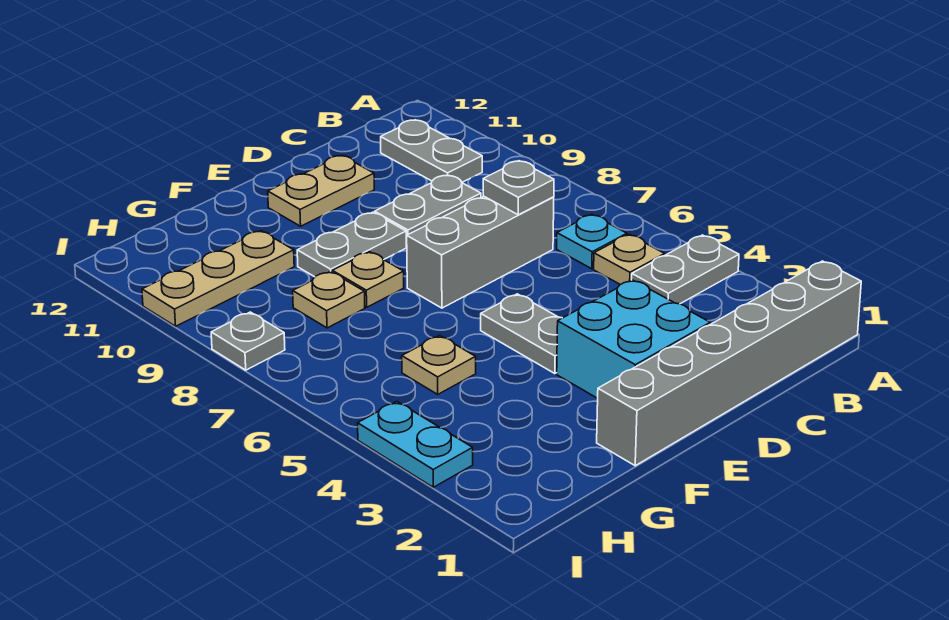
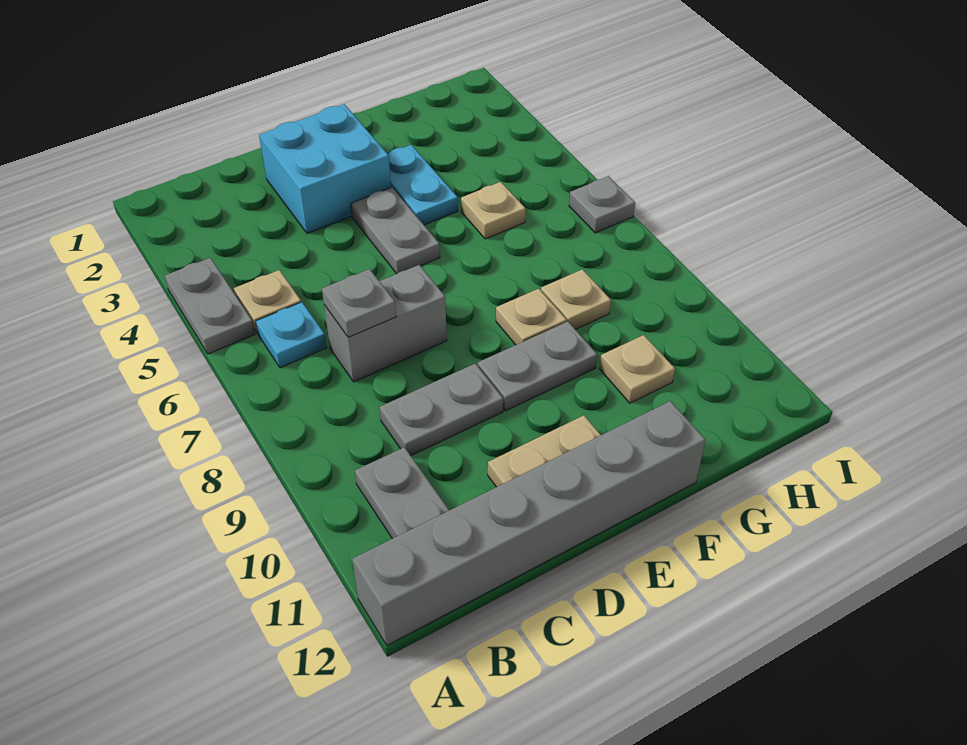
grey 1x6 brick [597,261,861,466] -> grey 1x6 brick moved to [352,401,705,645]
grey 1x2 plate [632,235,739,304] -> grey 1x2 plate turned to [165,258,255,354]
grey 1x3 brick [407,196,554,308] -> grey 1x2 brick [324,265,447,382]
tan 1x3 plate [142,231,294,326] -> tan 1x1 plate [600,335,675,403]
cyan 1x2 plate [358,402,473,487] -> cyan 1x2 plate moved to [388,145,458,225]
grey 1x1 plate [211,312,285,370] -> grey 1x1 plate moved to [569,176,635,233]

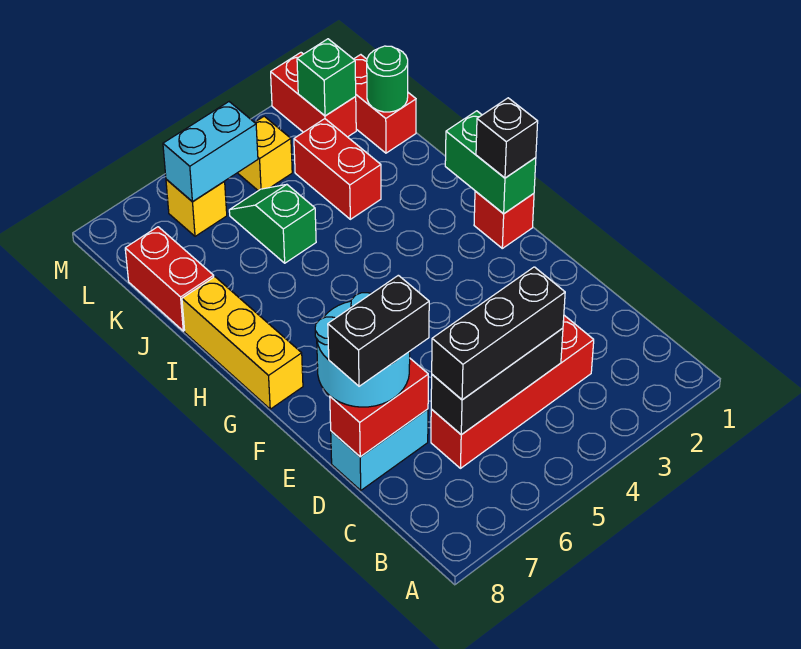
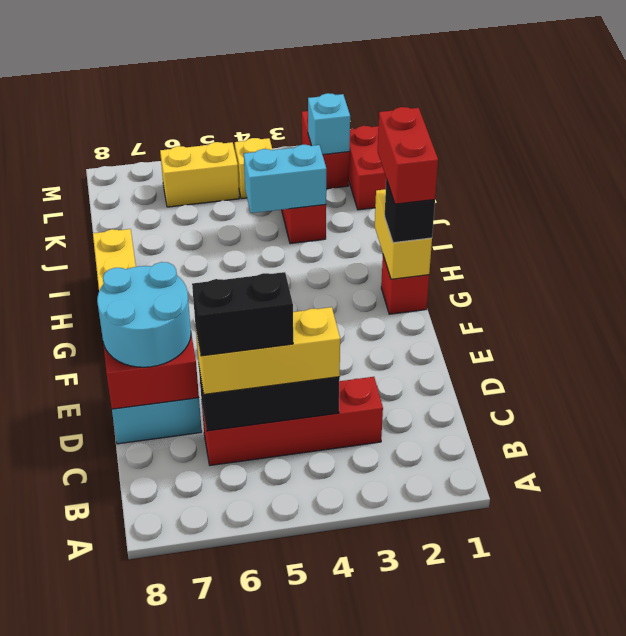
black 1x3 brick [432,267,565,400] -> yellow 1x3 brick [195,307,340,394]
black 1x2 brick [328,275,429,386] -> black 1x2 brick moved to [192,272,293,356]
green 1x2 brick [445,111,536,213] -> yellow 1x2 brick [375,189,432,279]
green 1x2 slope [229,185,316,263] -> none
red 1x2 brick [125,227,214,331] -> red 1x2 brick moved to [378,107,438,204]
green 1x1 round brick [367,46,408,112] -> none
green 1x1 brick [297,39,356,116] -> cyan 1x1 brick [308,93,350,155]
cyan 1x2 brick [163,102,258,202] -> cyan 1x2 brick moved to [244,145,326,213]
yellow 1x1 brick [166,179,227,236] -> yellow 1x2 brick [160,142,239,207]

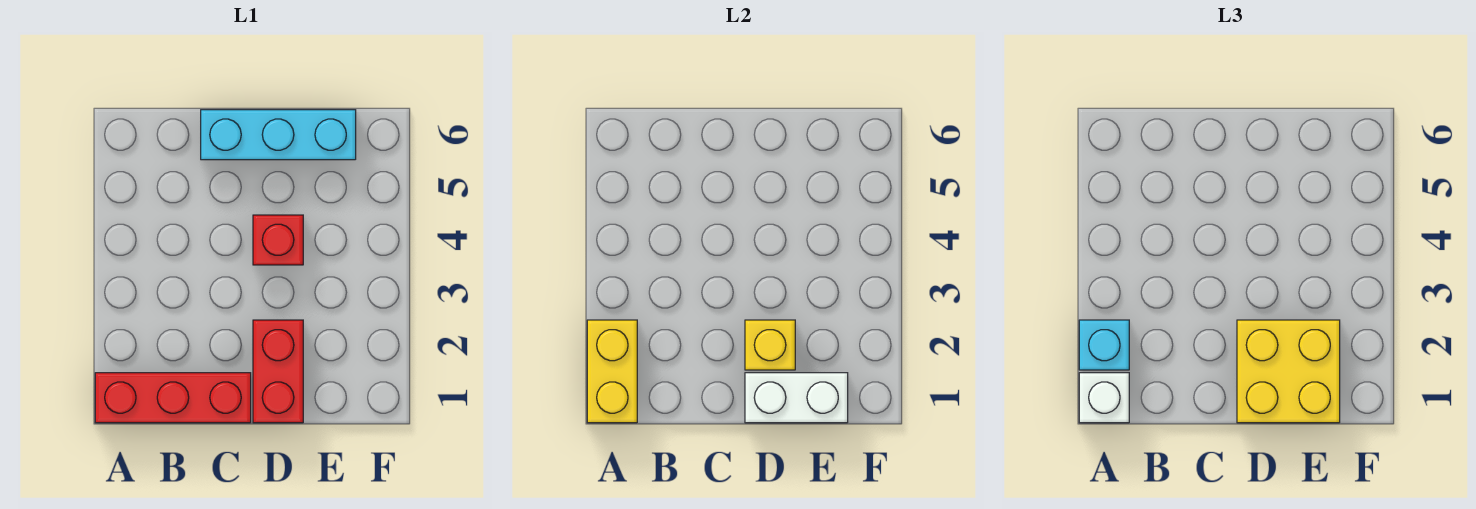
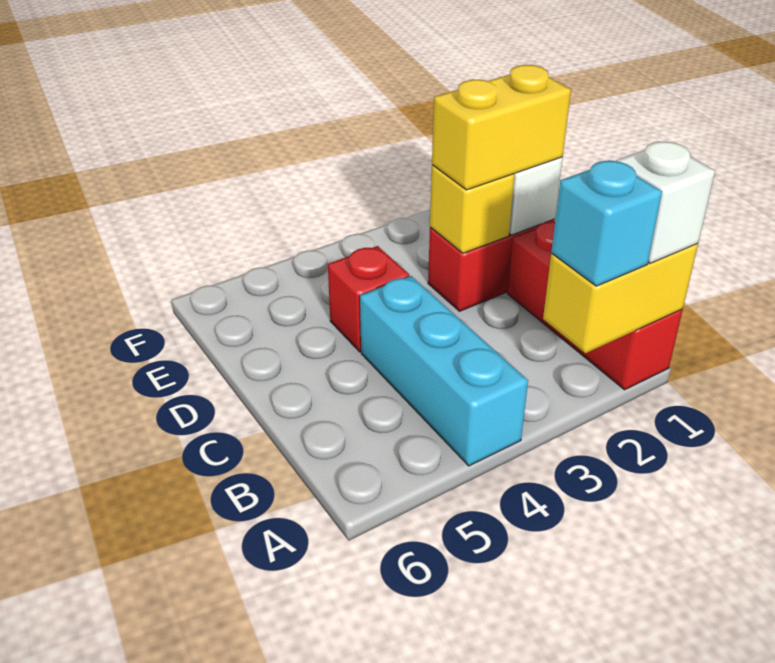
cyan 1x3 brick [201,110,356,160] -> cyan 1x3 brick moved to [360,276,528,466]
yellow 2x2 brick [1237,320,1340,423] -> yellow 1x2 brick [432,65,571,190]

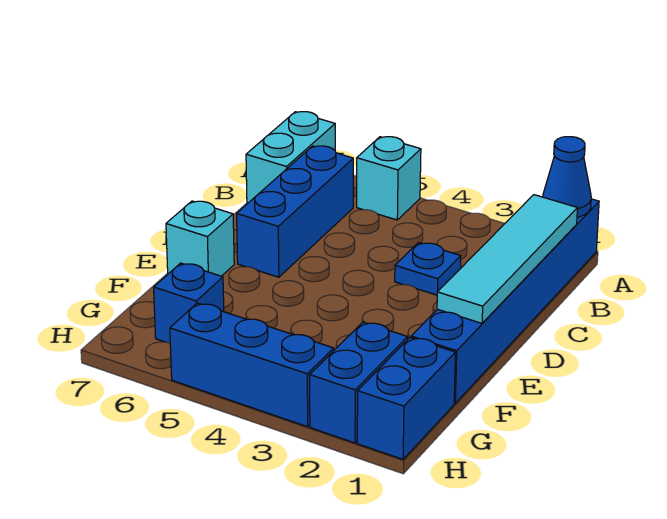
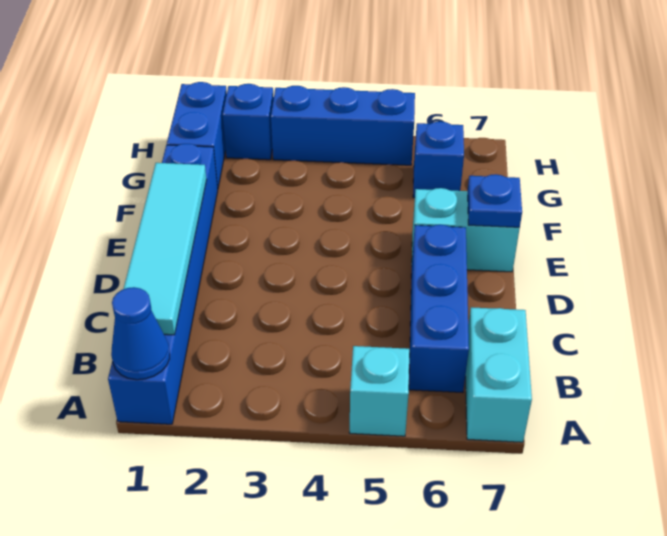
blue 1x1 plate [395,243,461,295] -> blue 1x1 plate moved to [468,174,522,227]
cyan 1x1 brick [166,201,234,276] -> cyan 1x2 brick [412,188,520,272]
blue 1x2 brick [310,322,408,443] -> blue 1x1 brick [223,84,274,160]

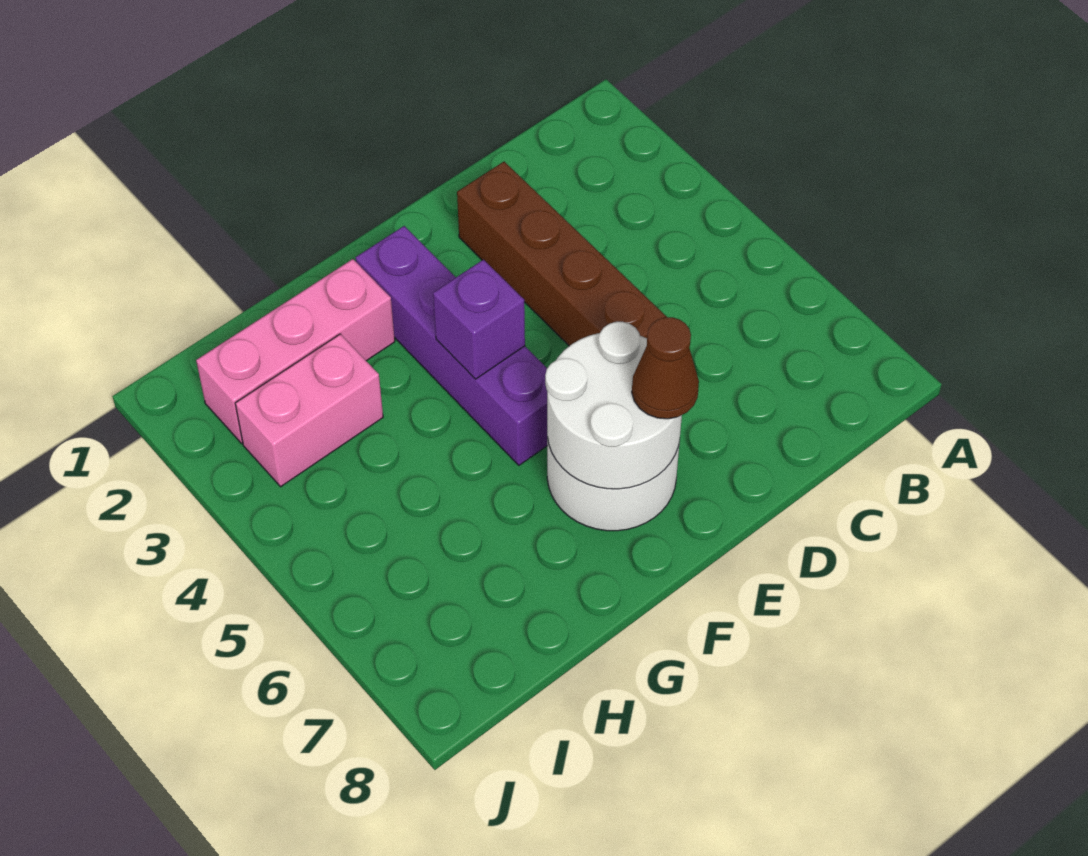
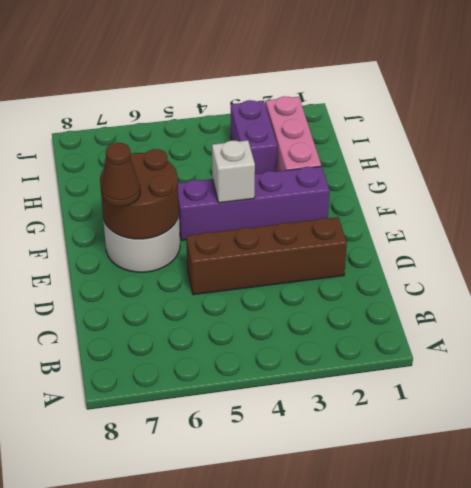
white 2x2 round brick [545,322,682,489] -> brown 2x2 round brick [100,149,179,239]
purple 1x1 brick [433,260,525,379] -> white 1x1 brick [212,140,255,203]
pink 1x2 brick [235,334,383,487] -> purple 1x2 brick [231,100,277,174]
== == ==
#### [Required action]
Using the listing above, return exactly, and only, the lines from the one that contains "purple 1x1 brick" through its last line, both included.

#### [Answer space]
purple 1x1 brick [433,260,525,379] -> white 1x1 brick [212,140,255,203]
pink 1x2 brick [235,334,383,487] -> purple 1x2 brick [231,100,277,174]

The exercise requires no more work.